• _Supplied data_:
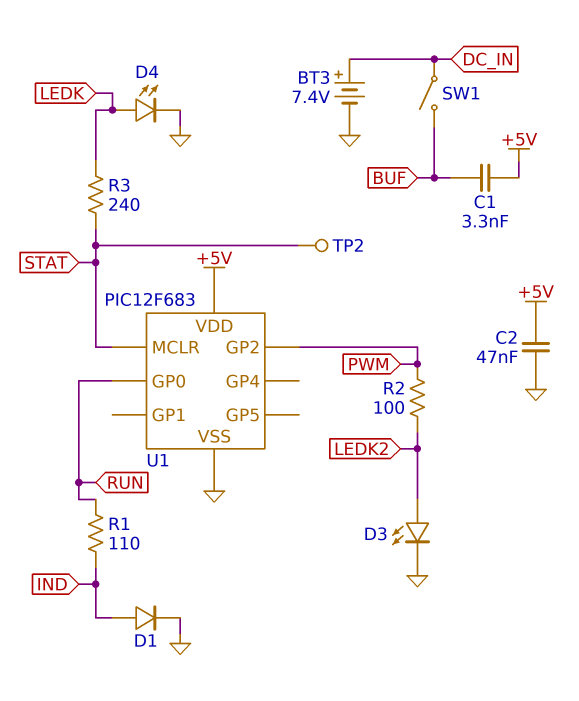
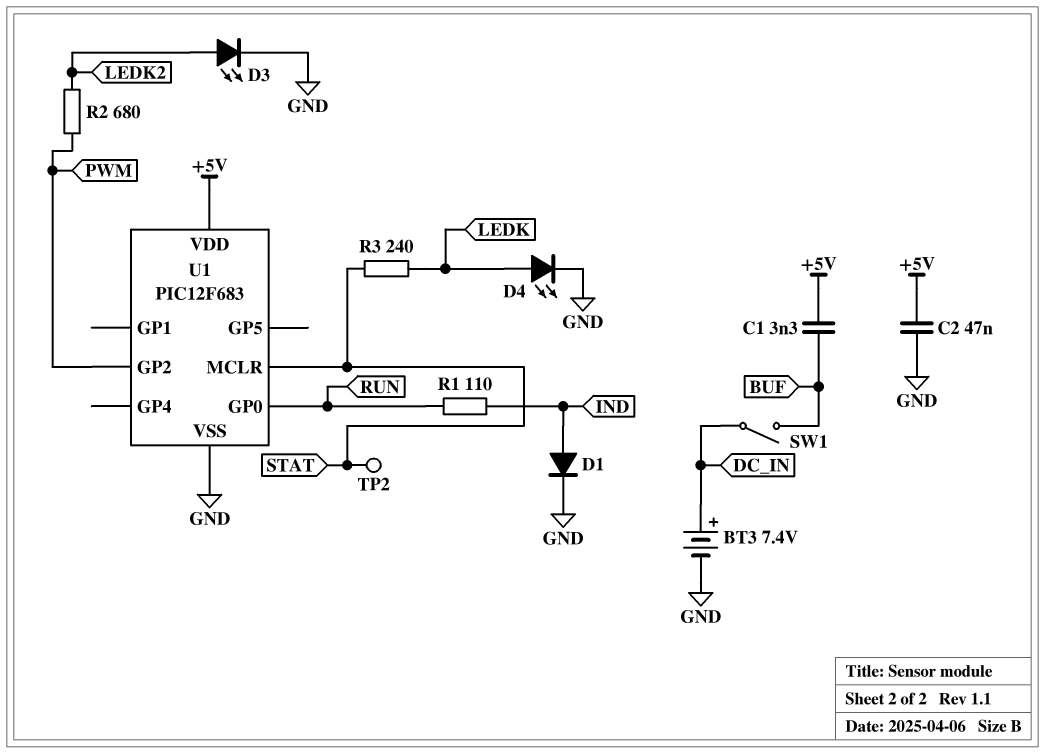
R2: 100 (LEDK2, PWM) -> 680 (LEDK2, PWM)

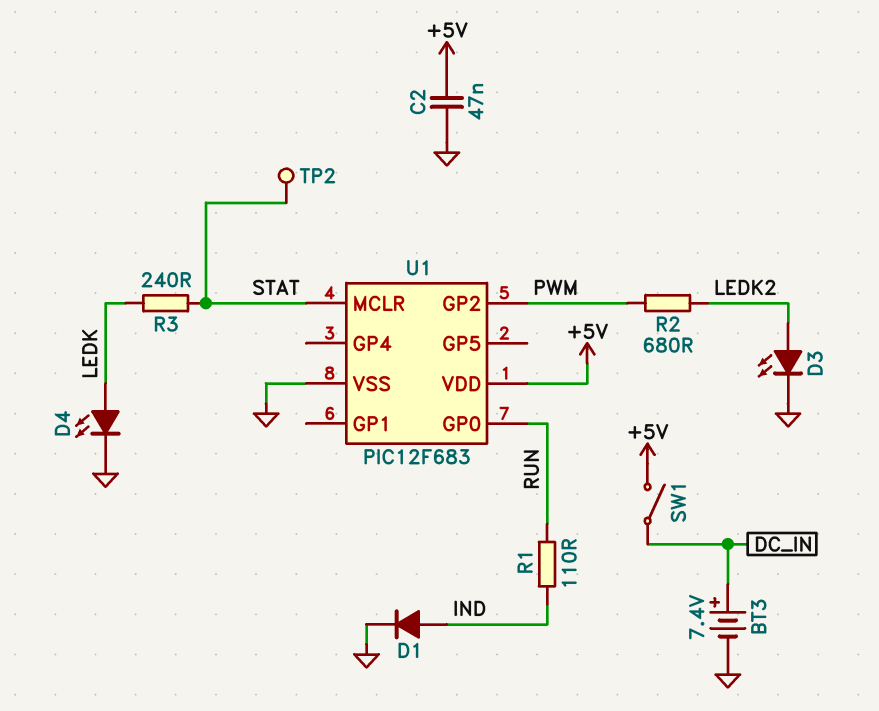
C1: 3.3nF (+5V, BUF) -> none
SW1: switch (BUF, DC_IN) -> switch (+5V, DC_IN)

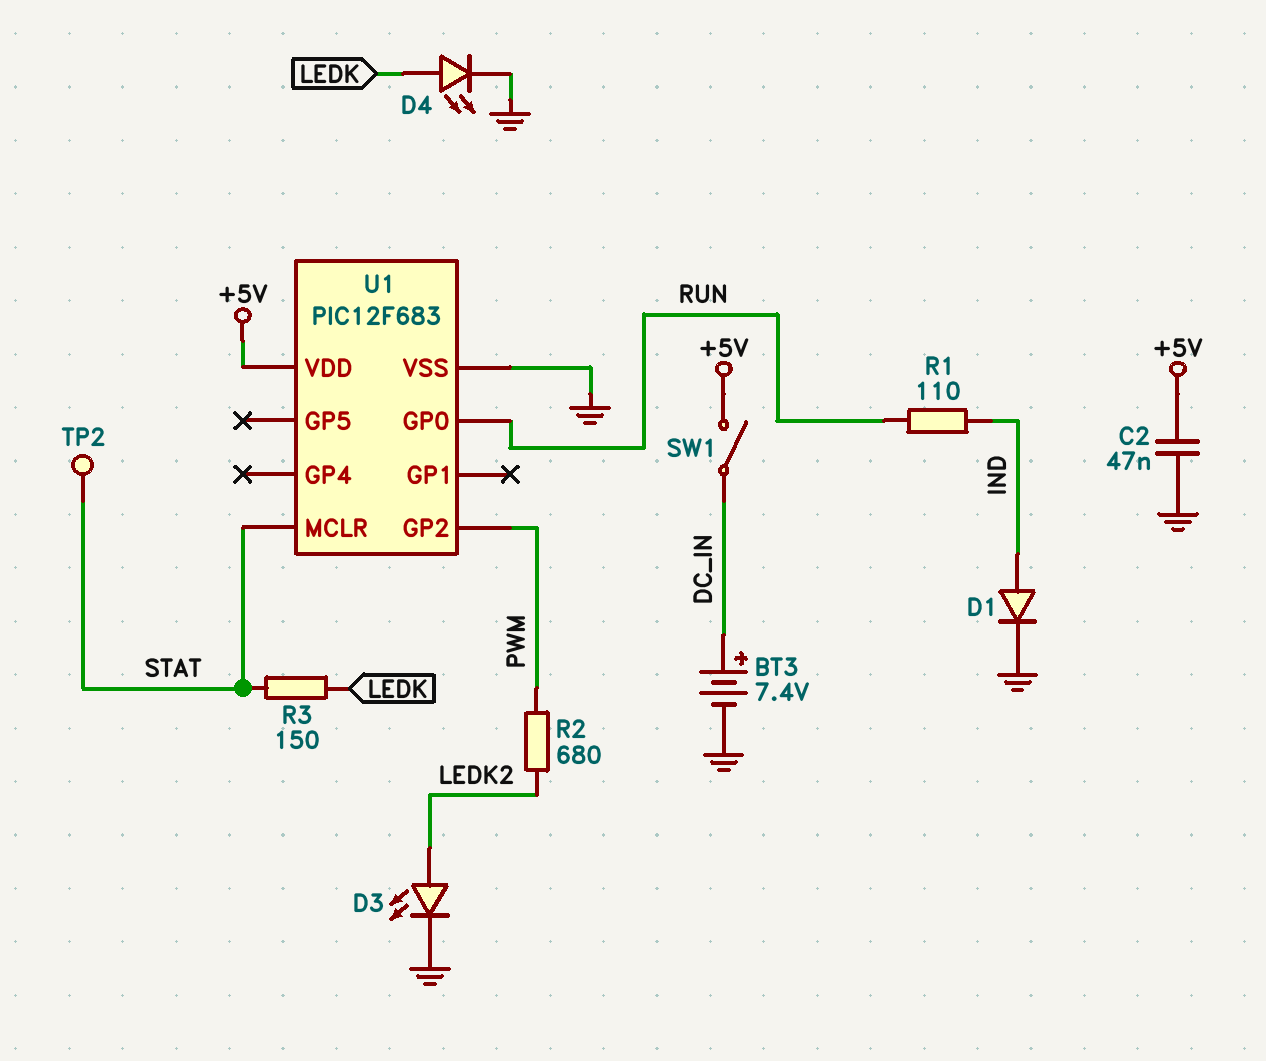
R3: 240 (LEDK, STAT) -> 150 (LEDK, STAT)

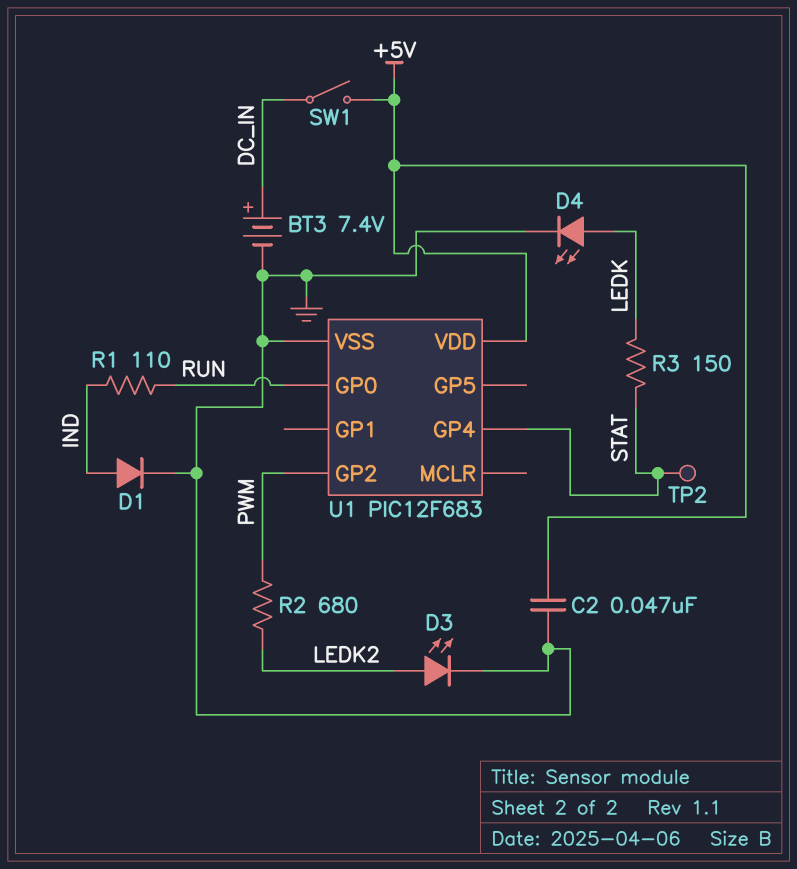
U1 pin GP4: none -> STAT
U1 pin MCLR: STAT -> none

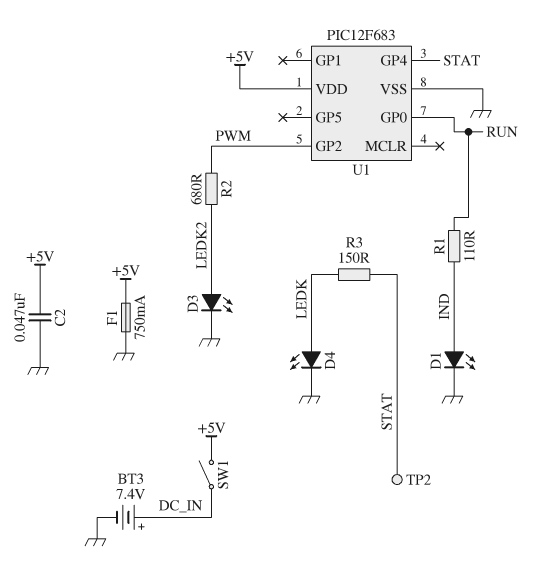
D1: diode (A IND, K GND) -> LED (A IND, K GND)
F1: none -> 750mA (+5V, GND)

• _Exercise goal_:
Once the pictures are removed, write out all of the entries above exactly.

• _Answer section_:
R2: 100 (LEDK2, PWM) -> 680 (LEDK2, PWM)

C1: 3.3nF (+5V, BUF) -> none
SW1: switch (BUF, DC_IN) -> switch (+5V, DC_IN)

R3: 240 (LEDK, STAT) -> 150 (LEDK, STAT)

U1 pin GP4: none -> STAT
U1 pin MCLR: STAT -> none

D1: diode (A IND, K GND) -> LED (A IND, K GND)
F1: none -> 750mA (+5V, GND)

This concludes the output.